┌─ Exercise input
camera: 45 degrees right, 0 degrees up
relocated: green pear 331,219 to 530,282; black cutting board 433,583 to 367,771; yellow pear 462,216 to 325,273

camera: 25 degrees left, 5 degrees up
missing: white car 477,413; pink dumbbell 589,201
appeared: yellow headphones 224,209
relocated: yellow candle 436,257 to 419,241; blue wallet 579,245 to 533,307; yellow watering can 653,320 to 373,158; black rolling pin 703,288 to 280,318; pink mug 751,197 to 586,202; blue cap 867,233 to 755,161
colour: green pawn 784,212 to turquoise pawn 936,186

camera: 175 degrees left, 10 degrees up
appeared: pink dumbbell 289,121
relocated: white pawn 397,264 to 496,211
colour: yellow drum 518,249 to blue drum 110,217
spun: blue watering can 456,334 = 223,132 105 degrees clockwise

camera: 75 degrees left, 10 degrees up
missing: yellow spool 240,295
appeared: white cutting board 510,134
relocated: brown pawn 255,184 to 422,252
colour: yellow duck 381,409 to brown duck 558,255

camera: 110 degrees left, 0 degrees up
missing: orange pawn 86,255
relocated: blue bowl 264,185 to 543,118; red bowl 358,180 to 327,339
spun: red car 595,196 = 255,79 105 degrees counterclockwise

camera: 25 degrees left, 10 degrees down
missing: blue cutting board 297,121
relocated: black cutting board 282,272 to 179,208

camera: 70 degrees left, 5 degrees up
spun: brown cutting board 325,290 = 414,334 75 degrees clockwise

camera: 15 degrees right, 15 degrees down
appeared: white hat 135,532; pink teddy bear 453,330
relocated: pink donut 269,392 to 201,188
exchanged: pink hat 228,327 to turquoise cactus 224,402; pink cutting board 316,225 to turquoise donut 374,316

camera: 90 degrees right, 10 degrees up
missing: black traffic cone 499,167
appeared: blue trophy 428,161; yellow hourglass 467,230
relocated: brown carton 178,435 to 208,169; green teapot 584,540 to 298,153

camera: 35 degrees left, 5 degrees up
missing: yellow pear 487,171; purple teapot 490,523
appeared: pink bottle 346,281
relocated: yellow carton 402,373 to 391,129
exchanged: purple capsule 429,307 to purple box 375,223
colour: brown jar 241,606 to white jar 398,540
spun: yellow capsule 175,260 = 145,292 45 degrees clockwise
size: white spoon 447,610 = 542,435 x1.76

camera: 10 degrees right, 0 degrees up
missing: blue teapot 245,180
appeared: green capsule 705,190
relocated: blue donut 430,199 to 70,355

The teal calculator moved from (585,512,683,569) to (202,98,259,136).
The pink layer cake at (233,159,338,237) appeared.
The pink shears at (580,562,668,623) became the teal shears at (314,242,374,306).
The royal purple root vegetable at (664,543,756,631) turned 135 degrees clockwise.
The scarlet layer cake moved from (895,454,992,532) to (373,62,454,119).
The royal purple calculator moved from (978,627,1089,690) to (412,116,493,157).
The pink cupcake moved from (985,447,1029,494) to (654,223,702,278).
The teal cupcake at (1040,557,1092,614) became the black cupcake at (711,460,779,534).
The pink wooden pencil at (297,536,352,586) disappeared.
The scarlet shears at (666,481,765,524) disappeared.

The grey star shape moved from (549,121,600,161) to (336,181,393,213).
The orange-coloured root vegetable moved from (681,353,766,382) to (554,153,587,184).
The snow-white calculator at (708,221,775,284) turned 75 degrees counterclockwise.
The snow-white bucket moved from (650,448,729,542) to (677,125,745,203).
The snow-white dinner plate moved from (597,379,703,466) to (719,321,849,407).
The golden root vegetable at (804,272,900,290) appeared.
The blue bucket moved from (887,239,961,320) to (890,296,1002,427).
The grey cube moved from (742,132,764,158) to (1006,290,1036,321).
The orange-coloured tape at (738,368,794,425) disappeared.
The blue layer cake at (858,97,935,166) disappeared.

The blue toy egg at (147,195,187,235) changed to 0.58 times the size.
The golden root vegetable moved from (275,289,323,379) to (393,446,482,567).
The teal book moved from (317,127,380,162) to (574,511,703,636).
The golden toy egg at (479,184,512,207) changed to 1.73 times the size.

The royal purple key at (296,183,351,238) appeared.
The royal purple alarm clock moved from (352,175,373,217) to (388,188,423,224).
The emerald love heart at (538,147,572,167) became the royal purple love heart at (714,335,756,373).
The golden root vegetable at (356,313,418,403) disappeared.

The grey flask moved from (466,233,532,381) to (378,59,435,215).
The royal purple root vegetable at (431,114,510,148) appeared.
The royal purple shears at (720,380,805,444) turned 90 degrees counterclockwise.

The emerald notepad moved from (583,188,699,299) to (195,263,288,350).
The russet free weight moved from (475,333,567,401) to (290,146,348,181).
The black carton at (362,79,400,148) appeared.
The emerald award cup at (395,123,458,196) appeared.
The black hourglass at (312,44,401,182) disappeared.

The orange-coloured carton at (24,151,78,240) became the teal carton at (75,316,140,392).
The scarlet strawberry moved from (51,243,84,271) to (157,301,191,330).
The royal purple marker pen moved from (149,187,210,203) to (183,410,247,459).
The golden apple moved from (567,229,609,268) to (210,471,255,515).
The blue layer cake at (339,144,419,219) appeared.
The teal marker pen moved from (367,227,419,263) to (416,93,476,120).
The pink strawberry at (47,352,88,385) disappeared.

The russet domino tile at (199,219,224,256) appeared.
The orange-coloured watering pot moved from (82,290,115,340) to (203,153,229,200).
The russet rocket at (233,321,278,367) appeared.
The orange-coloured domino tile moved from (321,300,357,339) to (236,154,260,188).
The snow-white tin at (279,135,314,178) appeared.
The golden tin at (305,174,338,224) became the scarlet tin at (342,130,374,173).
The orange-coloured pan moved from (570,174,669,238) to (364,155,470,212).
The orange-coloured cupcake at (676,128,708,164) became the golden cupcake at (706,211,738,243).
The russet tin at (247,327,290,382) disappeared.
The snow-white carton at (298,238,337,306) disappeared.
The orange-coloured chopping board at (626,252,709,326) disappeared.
└─
• What the exercise asks:
Only the lines above from the line containing "The teal cupcake" through the line containing "The pink wooden" should be retyped, exactly and with both ends included.

• Solved problem:
The teal cupcake at (1040,557,1092,614) became the black cupcake at (711,460,779,534).
The pink wooden pencil at (297,536,352,586) disappeared.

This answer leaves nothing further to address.